The task » When you reach the line with "[(136,278),(158,277),(157,239),(135,240),(136,278)]", transcribe it and each line after it through the last one below, exactly. Pictures stay out.

The data »

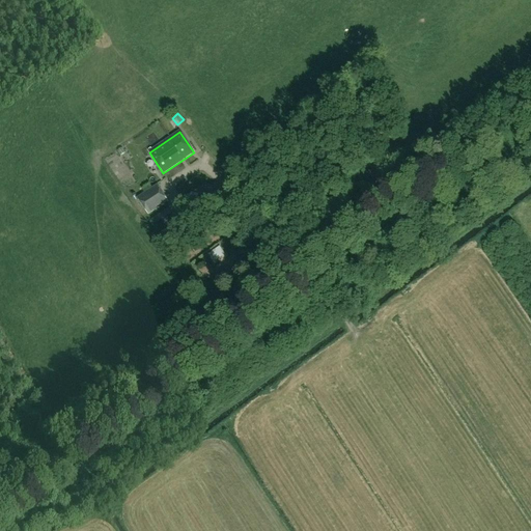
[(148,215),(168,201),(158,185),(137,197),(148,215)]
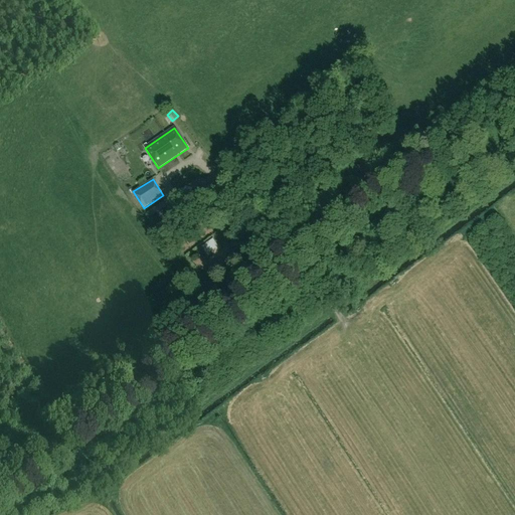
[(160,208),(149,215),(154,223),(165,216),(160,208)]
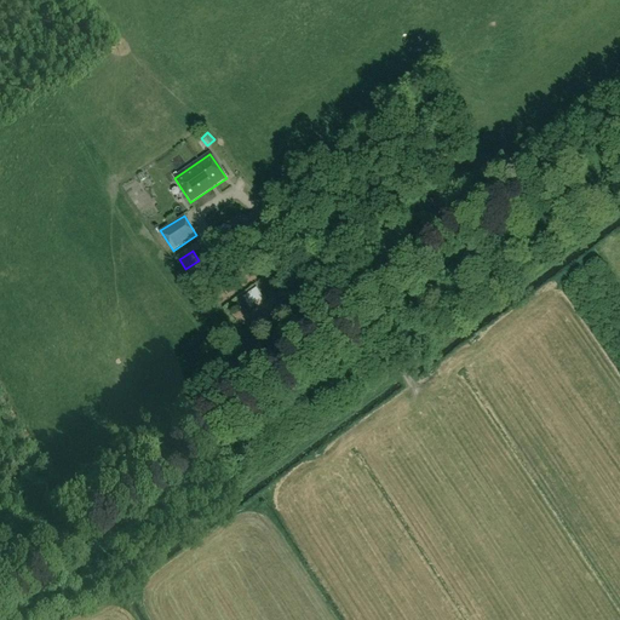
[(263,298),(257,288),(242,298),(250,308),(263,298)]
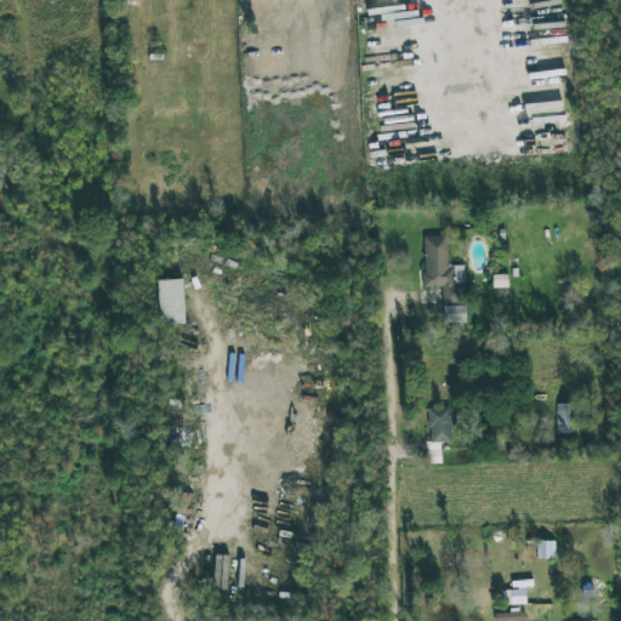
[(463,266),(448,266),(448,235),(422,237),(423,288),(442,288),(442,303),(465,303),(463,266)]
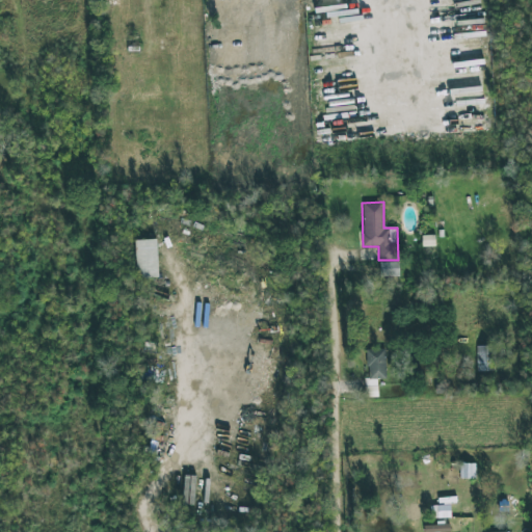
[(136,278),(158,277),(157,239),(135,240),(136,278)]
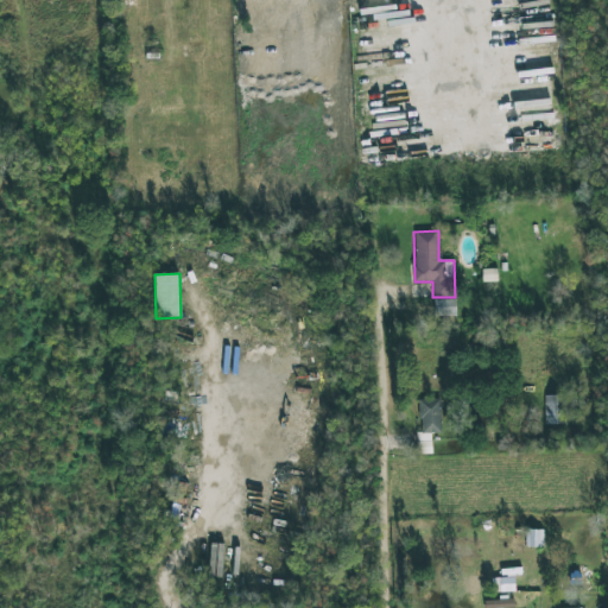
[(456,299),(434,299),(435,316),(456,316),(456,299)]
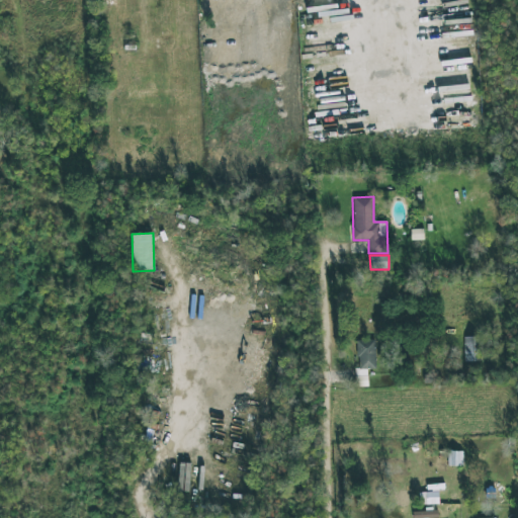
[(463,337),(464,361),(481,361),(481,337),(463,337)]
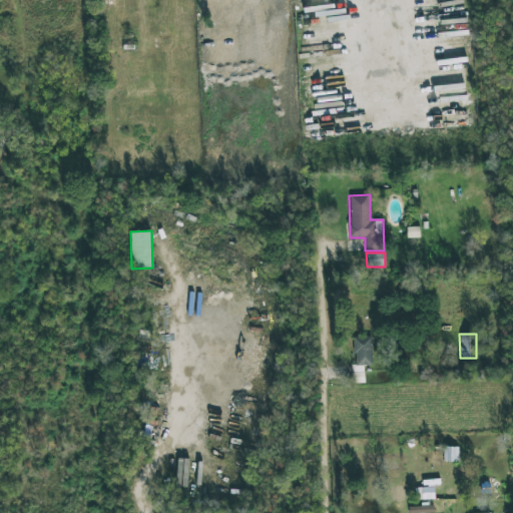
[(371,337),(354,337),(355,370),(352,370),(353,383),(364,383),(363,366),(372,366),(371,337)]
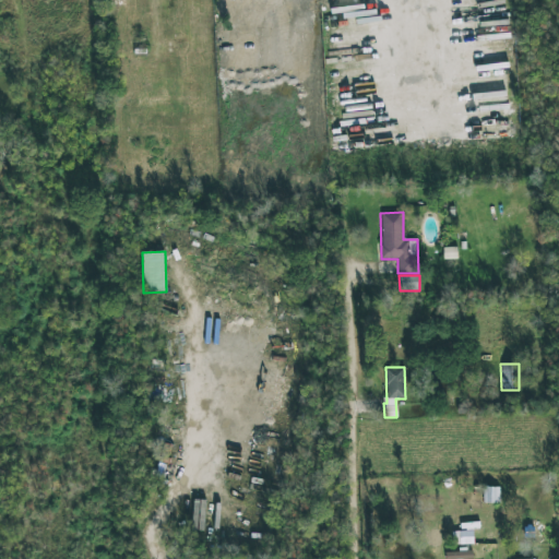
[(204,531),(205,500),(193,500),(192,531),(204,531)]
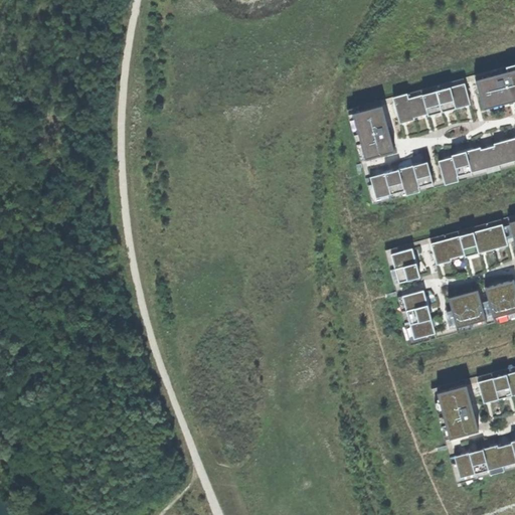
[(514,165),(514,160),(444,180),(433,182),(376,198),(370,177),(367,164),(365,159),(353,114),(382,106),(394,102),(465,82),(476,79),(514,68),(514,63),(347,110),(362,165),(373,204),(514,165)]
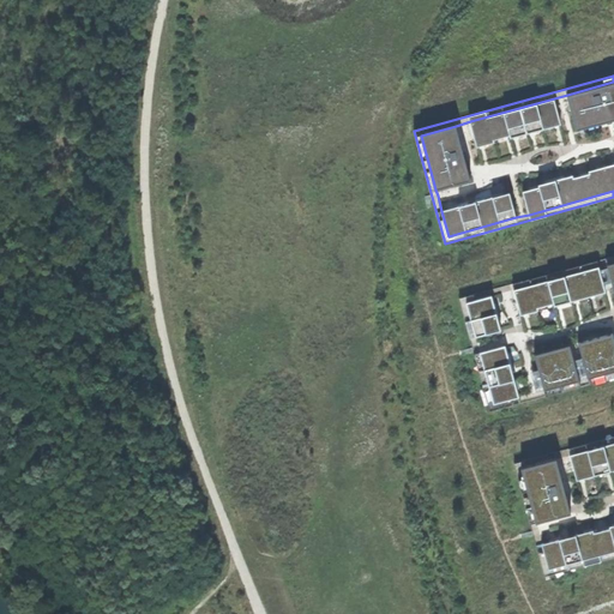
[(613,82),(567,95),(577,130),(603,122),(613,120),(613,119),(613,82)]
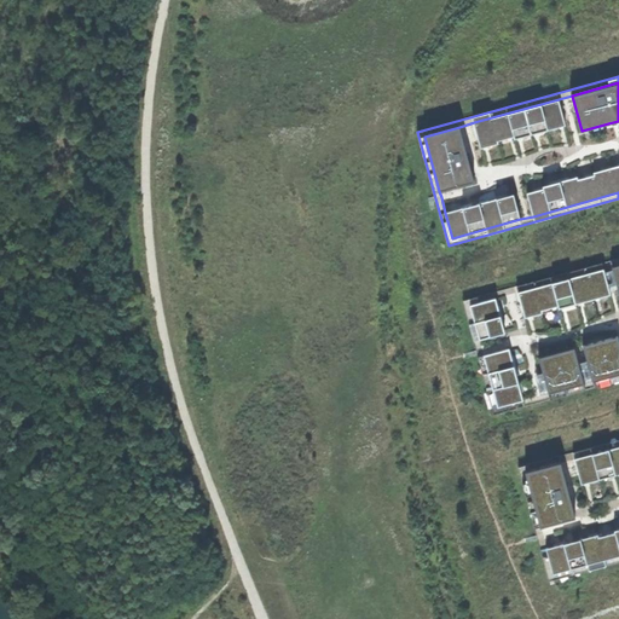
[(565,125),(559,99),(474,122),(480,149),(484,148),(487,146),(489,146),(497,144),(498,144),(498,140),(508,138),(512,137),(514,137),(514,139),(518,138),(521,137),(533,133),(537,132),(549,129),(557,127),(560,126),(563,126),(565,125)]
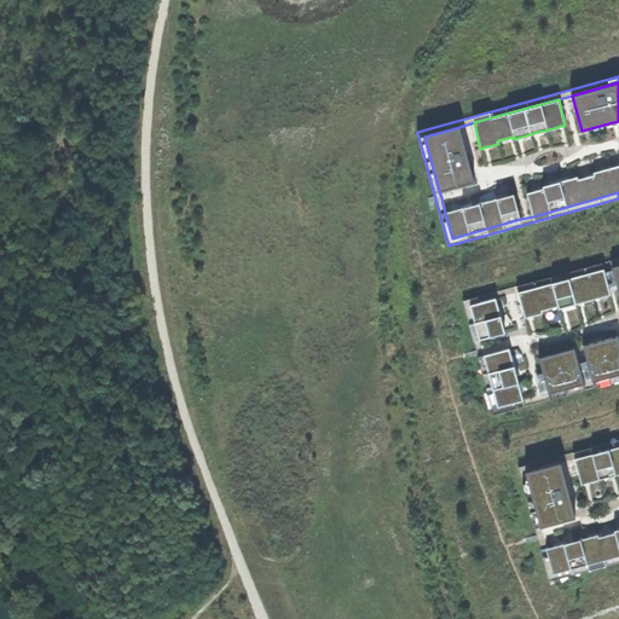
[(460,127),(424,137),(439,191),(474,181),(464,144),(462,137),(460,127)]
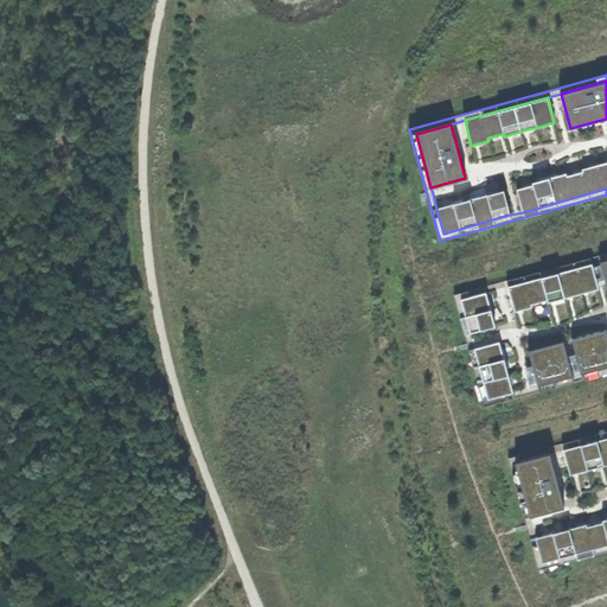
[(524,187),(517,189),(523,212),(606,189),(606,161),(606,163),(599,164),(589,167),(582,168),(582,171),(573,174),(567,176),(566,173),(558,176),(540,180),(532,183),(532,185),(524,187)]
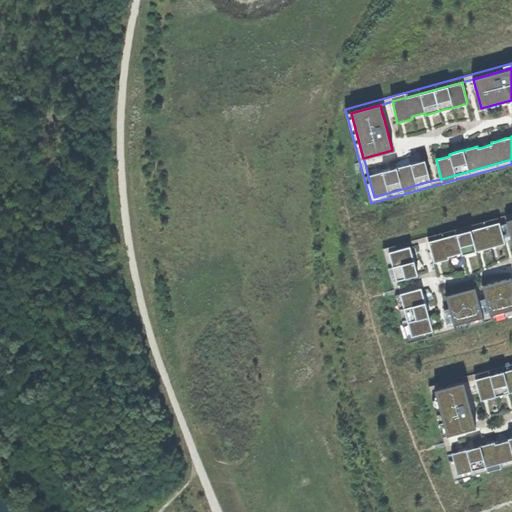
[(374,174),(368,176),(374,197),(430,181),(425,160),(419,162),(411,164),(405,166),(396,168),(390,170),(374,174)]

Output of the task »
[(136,278),(158,277),(157,239),(135,240),(136,278)]
[(456,299),(434,299),(435,316),(456,316),(456,299)]
[(463,337),(464,361),(481,361),(481,337),(463,337)]
[(371,337),(354,337),(355,370),(352,370),(353,383),(364,383),(363,366),(372,366),(371,337)]
[(204,531),(205,500),(193,500),(192,531),(204,531)]
[(514,165),(514,160),(444,180),(433,182),(376,198),(370,177),(367,164),(365,159),(353,114),(382,106),(394,102),(465,82),(476,79),(514,68),(514,63),(347,110),(362,165),(373,204),(514,165)]
[(613,82),(567,95),(577,130),(603,122),(613,120),(613,119),(613,82)]
[(565,125),(559,99),(474,122),(480,149),(484,148),(487,146),(489,146),(497,144),(498,144),(498,140),(508,138),(512,137),(514,137),(514,139),(518,138),(521,137),(533,133),(537,132),(549,129),(557,127),(560,126),(563,126),(565,125)]
[(460,127),(424,137),(439,191),(474,181),(464,144),(462,137),(460,127)]
[(524,187),(517,189),(523,212),(606,189),(606,161),(606,163),(599,164),(589,167),(582,168),(582,171),(573,174),(567,176),(566,173),(558,176),(540,180),(532,183),(532,185),(524,187)]
[(374,174),(368,176),(374,197),(430,181),(425,160),(419,162),(411,164),(405,166),(396,168),(390,170),(374,174)]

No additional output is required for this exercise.